DIRECTIONS
Print verbatim every line starting at the one that contains "blue pan: 1 -> 4" and ending at the final line of the records; include both endpoints.

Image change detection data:
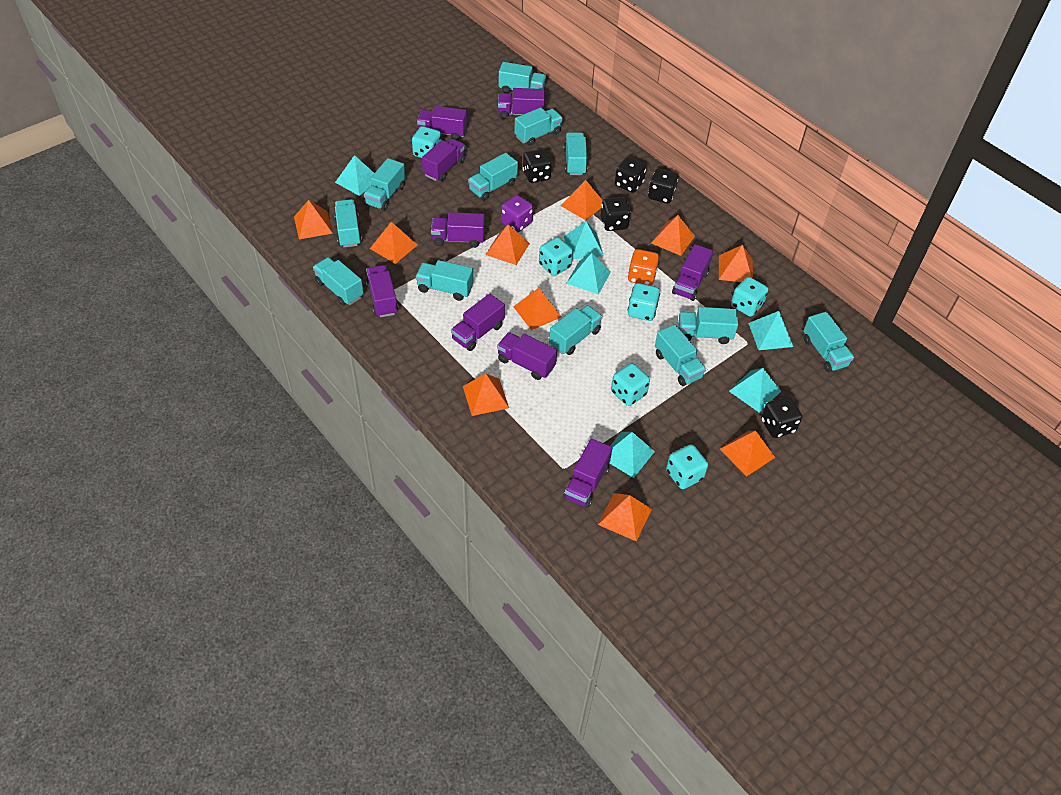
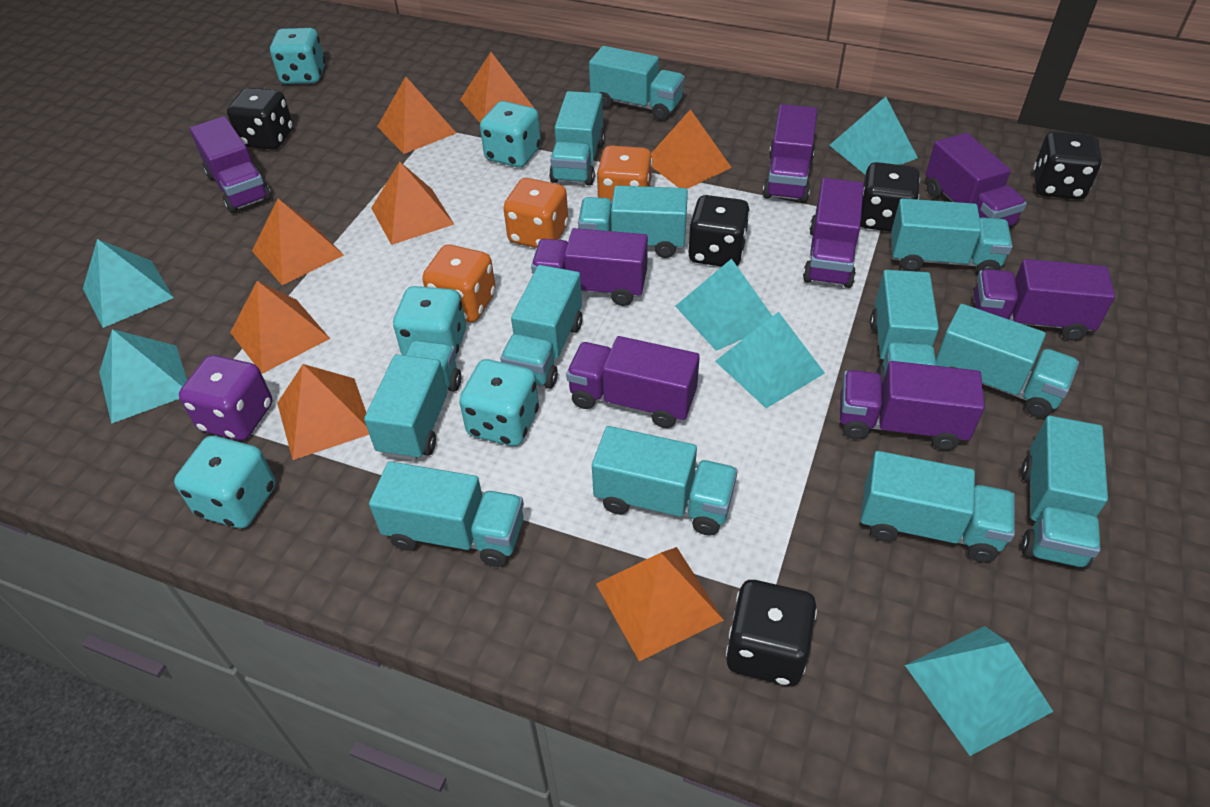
orange dice: 1 -> 3
orange pyramid: 10 -> 8
purple truck: 9 -> 8
turquoise dice: 6 -> 5

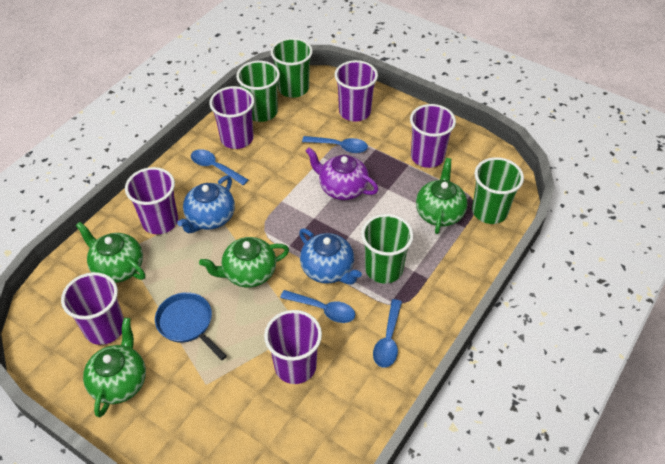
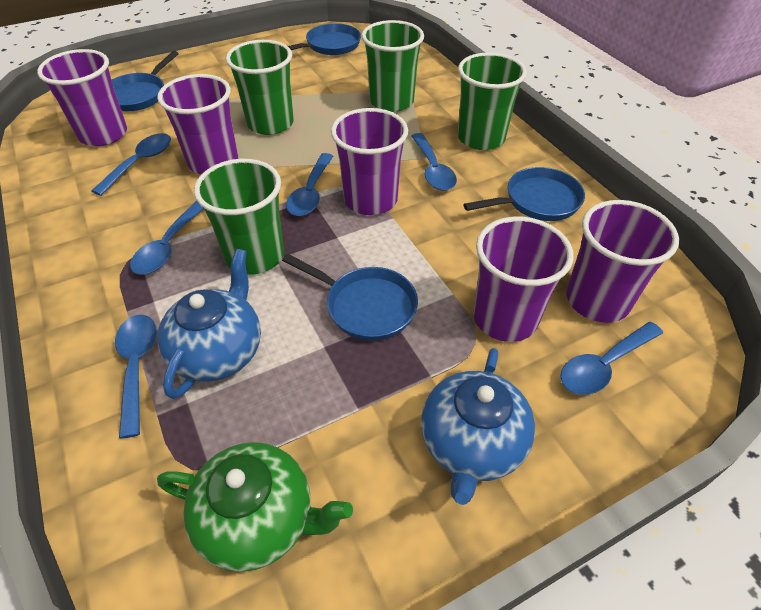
blue pan: 1 -> 4
blue spoon: 4 -> 6
green teapot: 4 -> 1
purple cup: 6 -> 5
purple teapot: 1 -> 0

SOLUTION TO THIS EXERCISE
blue pan: 1 -> 4
blue spoon: 4 -> 6
green teapot: 4 -> 1
purple cup: 6 -> 5
purple teapot: 1 -> 0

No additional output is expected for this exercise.